= WHAT THE EXERCISE ASKS =
Please print the entries below exactly, from the line with "(268, 215) = (363, 170): brown" through the line with "(538, 130) = (778, 193): none -> white truck", including both of those lines and leaving out all others.

Object position data:
= = = = =

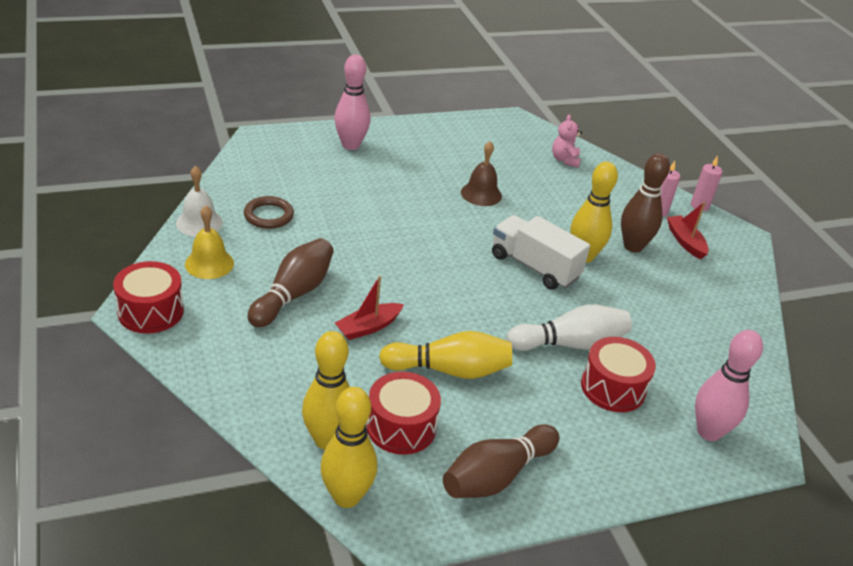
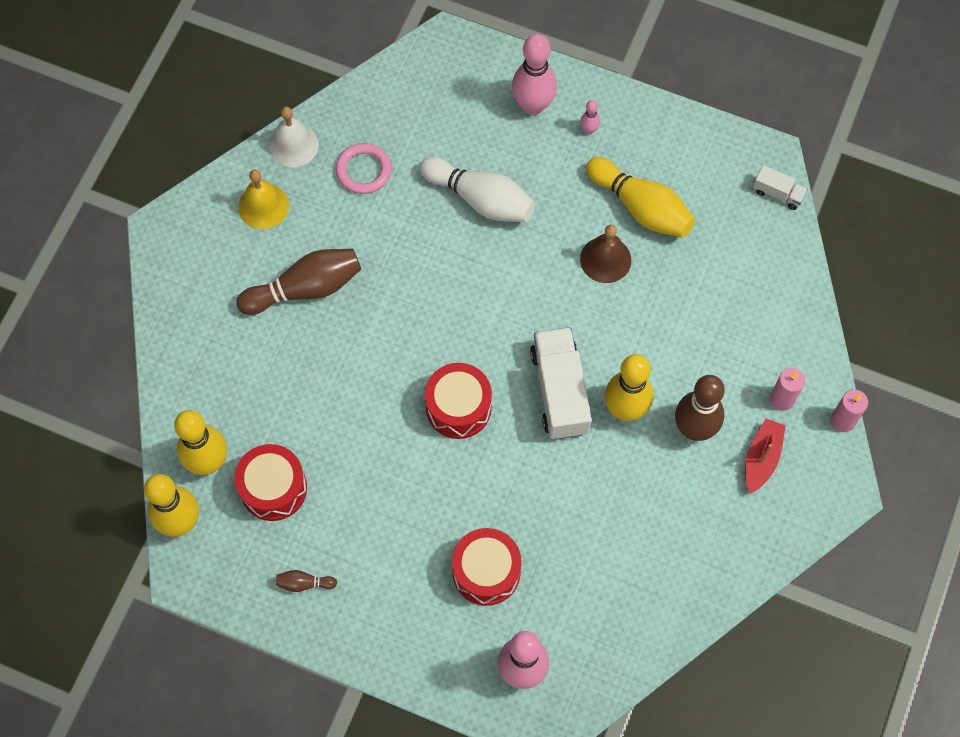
camera: 45 degrees right, 30 degrees up
(151, 311) = (176, 238): red drum -> red drum (458, 407)
(268, 215) = (363, 170): brown ring -> pink ring
(368, 327) = (337, 368): red boat -> none
(399, 143) = (589, 130): none -> pink bowling pin
(449, 370) = (363, 459): yellow bowling pin -> yellow bowling pin (641, 207)
(496, 476) = (304, 583): brown bowling pin -> brown bowling pin, size x0.44
(538, 130) = (778, 193): none -> white truck
(565, 160) = (758, 260): pink teddy bear -> none
(570, 344) = (497, 502): white bowling pin -> white bowling pin (480, 199)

= = = = =

= ANSWER BOX =
(268, 215) = (363, 170): brown ring -> pink ring
(368, 327) = (337, 368): red boat -> none
(399, 143) = (589, 130): none -> pink bowling pin
(449, 370) = (363, 459): yellow bowling pin -> yellow bowling pin (641, 207)
(496, 476) = (304, 583): brown bowling pin -> brown bowling pin, size x0.44
(538, 130) = (778, 193): none -> white truck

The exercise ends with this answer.